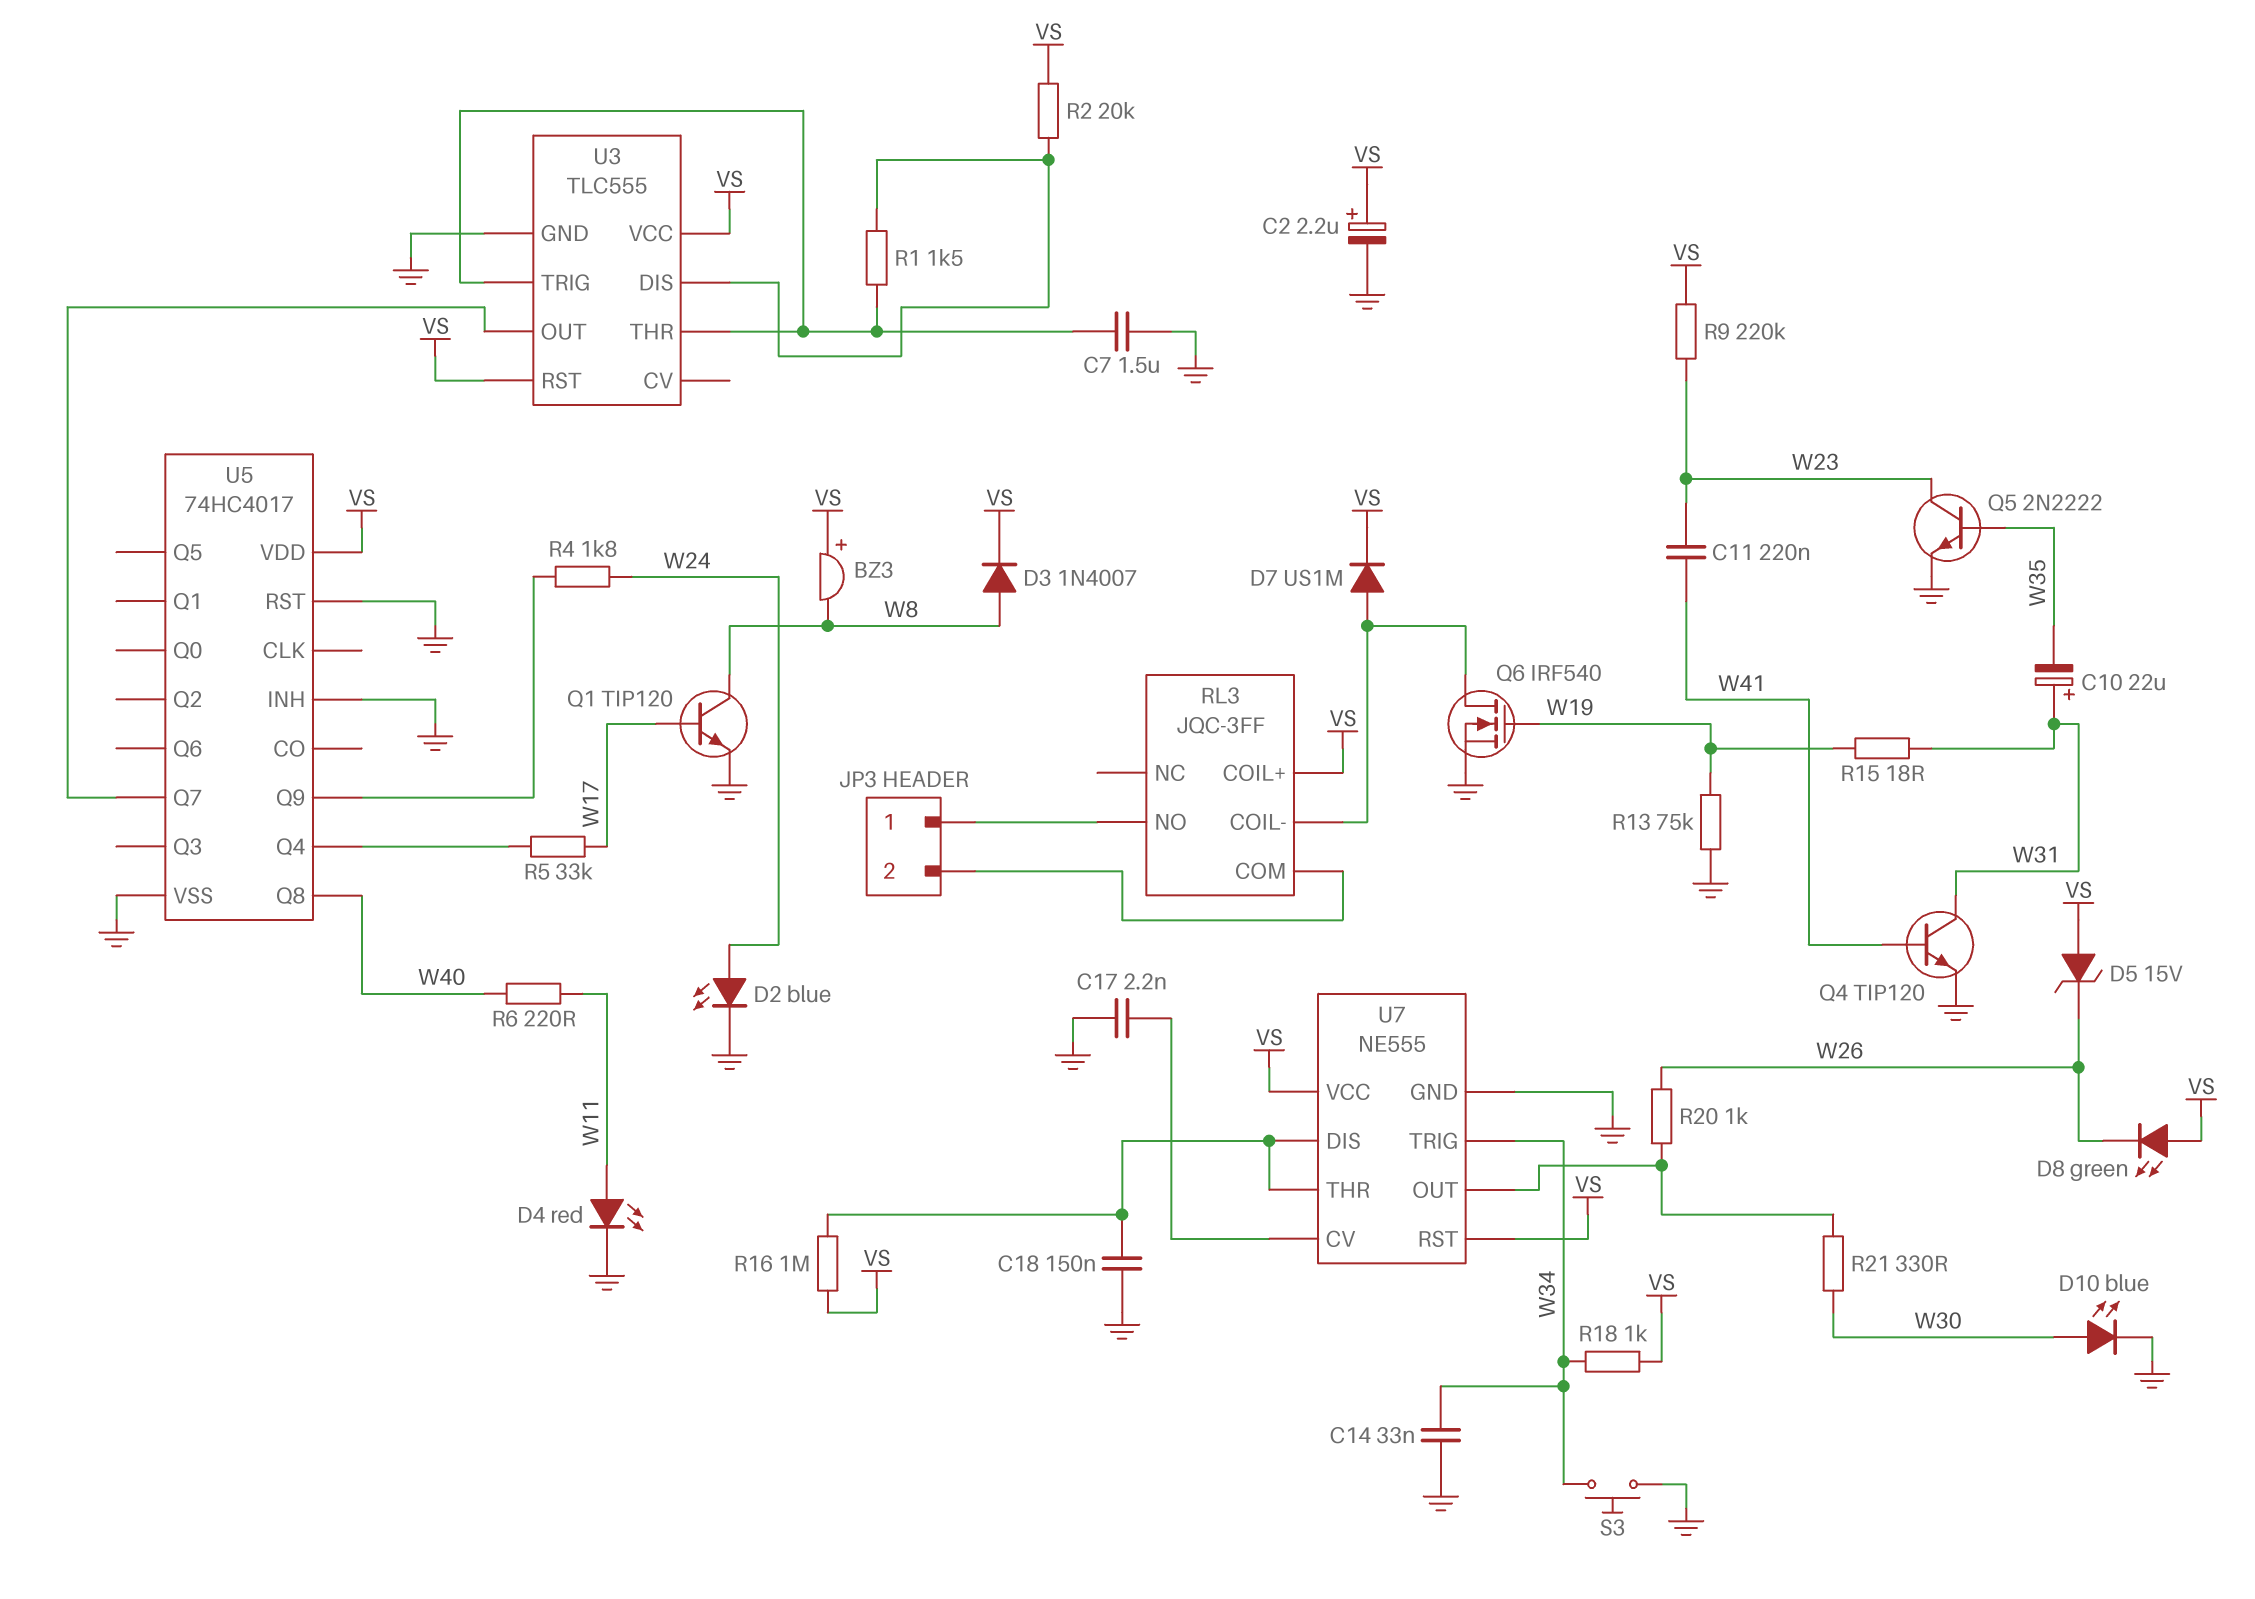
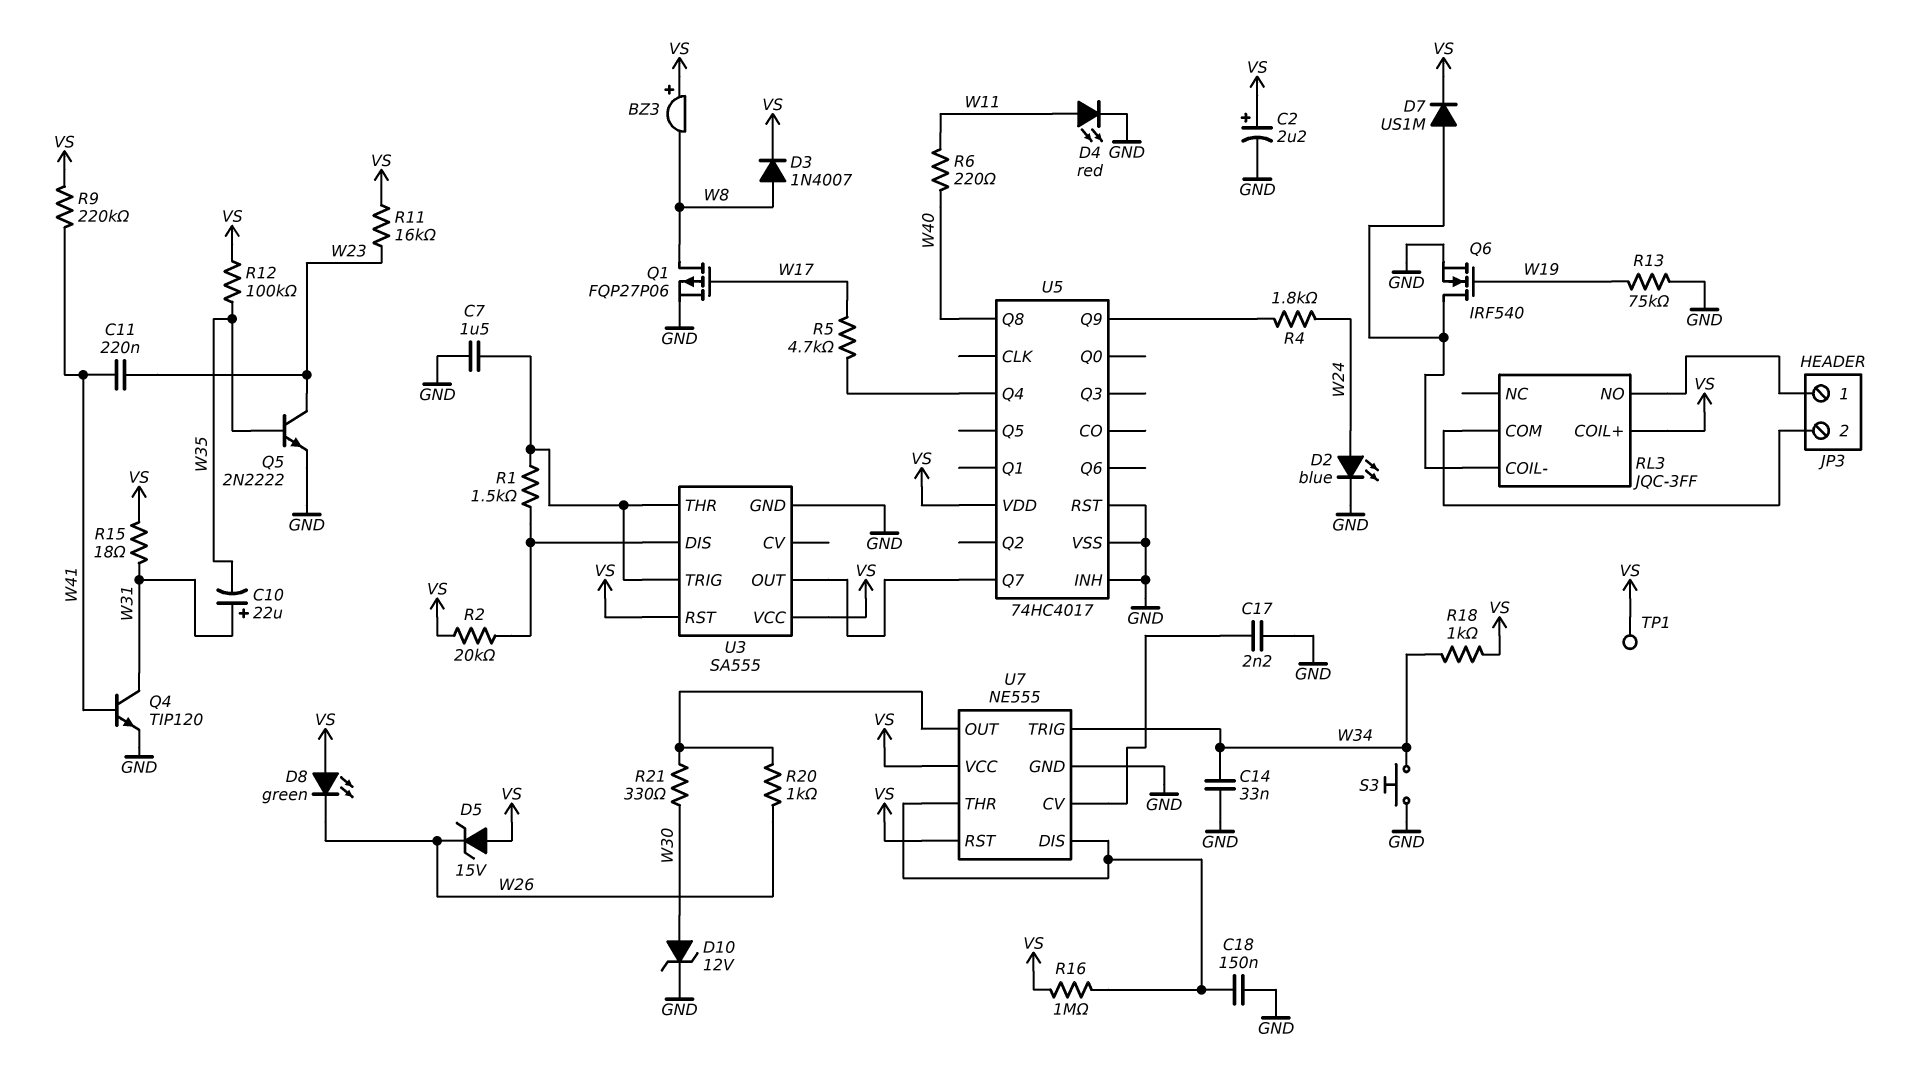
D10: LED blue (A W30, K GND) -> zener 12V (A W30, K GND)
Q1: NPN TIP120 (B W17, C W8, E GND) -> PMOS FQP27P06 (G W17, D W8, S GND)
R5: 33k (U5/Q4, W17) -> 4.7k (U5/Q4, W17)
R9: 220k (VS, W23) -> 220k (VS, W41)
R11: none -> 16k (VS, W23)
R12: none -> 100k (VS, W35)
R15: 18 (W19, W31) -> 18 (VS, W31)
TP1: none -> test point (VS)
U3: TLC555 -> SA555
________________________
Task prompt: Please reproduce every record exactly, leaving the pictures out.

Task output:
D10: LED blue (A W30, K GND) -> zener 12V (A W30, K GND)
Q1: NPN TIP120 (B W17, C W8, E GND) -> PMOS FQP27P06 (G W17, D W8, S GND)
R5: 33k (U5/Q4, W17) -> 4.7k (U5/Q4, W17)
R9: 220k (VS, W23) -> 220k (VS, W41)
R11: none -> 16k (VS, W23)
R12: none -> 100k (VS, W35)
R15: 18 (W19, W31) -> 18 (VS, W31)
TP1: none -> test point (VS)
U3: TLC555 -> SA555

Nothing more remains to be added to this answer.